ASSIGNMENT: Return exactly the lines of the records below, starting at the line that contains "pink egg: 0 -> 2" and ending at the line that contains "black light bulb: 6 -> 5", with both of those lines kept.

LISTED ENTRIES:
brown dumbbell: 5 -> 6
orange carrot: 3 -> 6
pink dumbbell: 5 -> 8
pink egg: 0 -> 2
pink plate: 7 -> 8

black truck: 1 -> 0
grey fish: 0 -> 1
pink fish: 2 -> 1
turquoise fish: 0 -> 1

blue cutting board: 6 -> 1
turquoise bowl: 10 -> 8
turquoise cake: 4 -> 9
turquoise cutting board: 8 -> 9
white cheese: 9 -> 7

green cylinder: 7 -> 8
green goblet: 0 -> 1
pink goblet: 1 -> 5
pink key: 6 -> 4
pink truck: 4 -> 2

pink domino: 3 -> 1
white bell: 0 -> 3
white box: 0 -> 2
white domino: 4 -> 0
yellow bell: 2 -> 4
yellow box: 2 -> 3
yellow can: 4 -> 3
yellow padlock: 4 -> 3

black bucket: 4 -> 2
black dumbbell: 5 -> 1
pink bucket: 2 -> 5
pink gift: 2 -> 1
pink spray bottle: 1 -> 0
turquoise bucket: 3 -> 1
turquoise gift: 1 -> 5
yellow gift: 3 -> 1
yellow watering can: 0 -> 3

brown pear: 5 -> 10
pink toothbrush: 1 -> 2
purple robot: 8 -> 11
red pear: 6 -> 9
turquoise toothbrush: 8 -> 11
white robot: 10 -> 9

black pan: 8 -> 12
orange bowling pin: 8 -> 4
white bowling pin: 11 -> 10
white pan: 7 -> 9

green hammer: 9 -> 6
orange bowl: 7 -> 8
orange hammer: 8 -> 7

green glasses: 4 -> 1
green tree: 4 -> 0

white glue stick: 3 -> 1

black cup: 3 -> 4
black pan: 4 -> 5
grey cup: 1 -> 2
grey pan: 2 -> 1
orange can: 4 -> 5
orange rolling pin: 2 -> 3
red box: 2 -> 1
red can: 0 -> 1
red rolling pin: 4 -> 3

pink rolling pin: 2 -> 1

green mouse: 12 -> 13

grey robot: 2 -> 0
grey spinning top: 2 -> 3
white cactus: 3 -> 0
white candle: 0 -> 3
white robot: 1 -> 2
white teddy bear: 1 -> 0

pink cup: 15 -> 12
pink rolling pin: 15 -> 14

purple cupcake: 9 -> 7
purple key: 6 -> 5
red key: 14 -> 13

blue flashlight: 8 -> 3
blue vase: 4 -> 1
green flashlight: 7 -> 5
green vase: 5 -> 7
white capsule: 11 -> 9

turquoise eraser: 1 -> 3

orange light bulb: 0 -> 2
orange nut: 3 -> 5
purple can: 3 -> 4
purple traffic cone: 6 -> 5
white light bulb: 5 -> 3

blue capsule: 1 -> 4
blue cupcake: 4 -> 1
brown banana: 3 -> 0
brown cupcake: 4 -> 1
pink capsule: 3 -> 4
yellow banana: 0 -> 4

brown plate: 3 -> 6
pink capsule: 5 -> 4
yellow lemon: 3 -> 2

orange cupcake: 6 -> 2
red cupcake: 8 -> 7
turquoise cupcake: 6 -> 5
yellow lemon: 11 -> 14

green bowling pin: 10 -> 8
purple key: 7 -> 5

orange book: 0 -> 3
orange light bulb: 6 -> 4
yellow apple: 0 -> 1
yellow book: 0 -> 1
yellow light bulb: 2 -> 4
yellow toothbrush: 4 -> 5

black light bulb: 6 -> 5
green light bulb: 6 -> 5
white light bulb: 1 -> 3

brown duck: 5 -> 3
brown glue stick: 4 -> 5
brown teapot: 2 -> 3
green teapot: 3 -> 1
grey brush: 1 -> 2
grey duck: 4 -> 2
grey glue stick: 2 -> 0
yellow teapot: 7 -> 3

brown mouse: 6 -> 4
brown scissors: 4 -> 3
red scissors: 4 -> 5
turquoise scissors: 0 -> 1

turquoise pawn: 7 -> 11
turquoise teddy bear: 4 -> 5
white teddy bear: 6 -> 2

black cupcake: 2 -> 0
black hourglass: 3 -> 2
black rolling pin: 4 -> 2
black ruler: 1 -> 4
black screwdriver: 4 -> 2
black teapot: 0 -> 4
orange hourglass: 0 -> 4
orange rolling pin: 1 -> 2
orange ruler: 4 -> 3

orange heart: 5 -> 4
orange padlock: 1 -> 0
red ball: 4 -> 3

TASK RESPONSE:
pink egg: 0 -> 2
pink plate: 7 -> 8

black truck: 1 -> 0
grey fish: 0 -> 1
pink fish: 2 -> 1
turquoise fish: 0 -> 1

blue cutting board: 6 -> 1
turquoise bowl: 10 -> 8
turquoise cake: 4 -> 9
turquoise cutting board: 8 -> 9
white cheese: 9 -> 7

green cylinder: 7 -> 8
green goblet: 0 -> 1
pink goblet: 1 -> 5
pink key: 6 -> 4
pink truck: 4 -> 2

pink domino: 3 -> 1
white bell: 0 -> 3
white box: 0 -> 2
white domino: 4 -> 0
yellow bell: 2 -> 4
yellow box: 2 -> 3
yellow can: 4 -> 3
yellow padlock: 4 -> 3

black bucket: 4 -> 2
black dumbbell: 5 -> 1
pink bucket: 2 -> 5
pink gift: 2 -> 1
pink spray bottle: 1 -> 0
turquoise bucket: 3 -> 1
turquoise gift: 1 -> 5
yellow gift: 3 -> 1
yellow watering can: 0 -> 3

brown pear: 5 -> 10
pink toothbrush: 1 -> 2
purple robot: 8 -> 11
red pear: 6 -> 9
turquoise toothbrush: 8 -> 11
white robot: 10 -> 9

black pan: 8 -> 12
orange bowling pin: 8 -> 4
white bowling pin: 11 -> 10
white pan: 7 -> 9

green hammer: 9 -> 6
orange bowl: 7 -> 8
orange hammer: 8 -> 7

green glasses: 4 -> 1
green tree: 4 -> 0

white glue stick: 3 -> 1

black cup: 3 -> 4
black pan: 4 -> 5
grey cup: 1 -> 2
grey pan: 2 -> 1
orange can: 4 -> 5
orange rolling pin: 2 -> 3
red box: 2 -> 1
red can: 0 -> 1
red rolling pin: 4 -> 3

pink rolling pin: 2 -> 1

green mouse: 12 -> 13

grey robot: 2 -> 0
grey spinning top: 2 -> 3
white cactus: 3 -> 0
white candle: 0 -> 3
white robot: 1 -> 2
white teddy bear: 1 -> 0

pink cup: 15 -> 12
pink rolling pin: 15 -> 14

purple cupcake: 9 -> 7
purple key: 6 -> 5
red key: 14 -> 13

blue flashlight: 8 -> 3
blue vase: 4 -> 1
green flashlight: 7 -> 5
green vase: 5 -> 7
white capsule: 11 -> 9

turquoise eraser: 1 -> 3

orange light bulb: 0 -> 2
orange nut: 3 -> 5
purple can: 3 -> 4
purple traffic cone: 6 -> 5
white light bulb: 5 -> 3

blue capsule: 1 -> 4
blue cupcake: 4 -> 1
brown banana: 3 -> 0
brown cupcake: 4 -> 1
pink capsule: 3 -> 4
yellow banana: 0 -> 4

brown plate: 3 -> 6
pink capsule: 5 -> 4
yellow lemon: 3 -> 2

orange cupcake: 6 -> 2
red cupcake: 8 -> 7
turquoise cupcake: 6 -> 5
yellow lemon: 11 -> 14

green bowling pin: 10 -> 8
purple key: 7 -> 5

orange book: 0 -> 3
orange light bulb: 6 -> 4
yellow apple: 0 -> 1
yellow book: 0 -> 1
yellow light bulb: 2 -> 4
yellow toothbrush: 4 -> 5

black light bulb: 6 -> 5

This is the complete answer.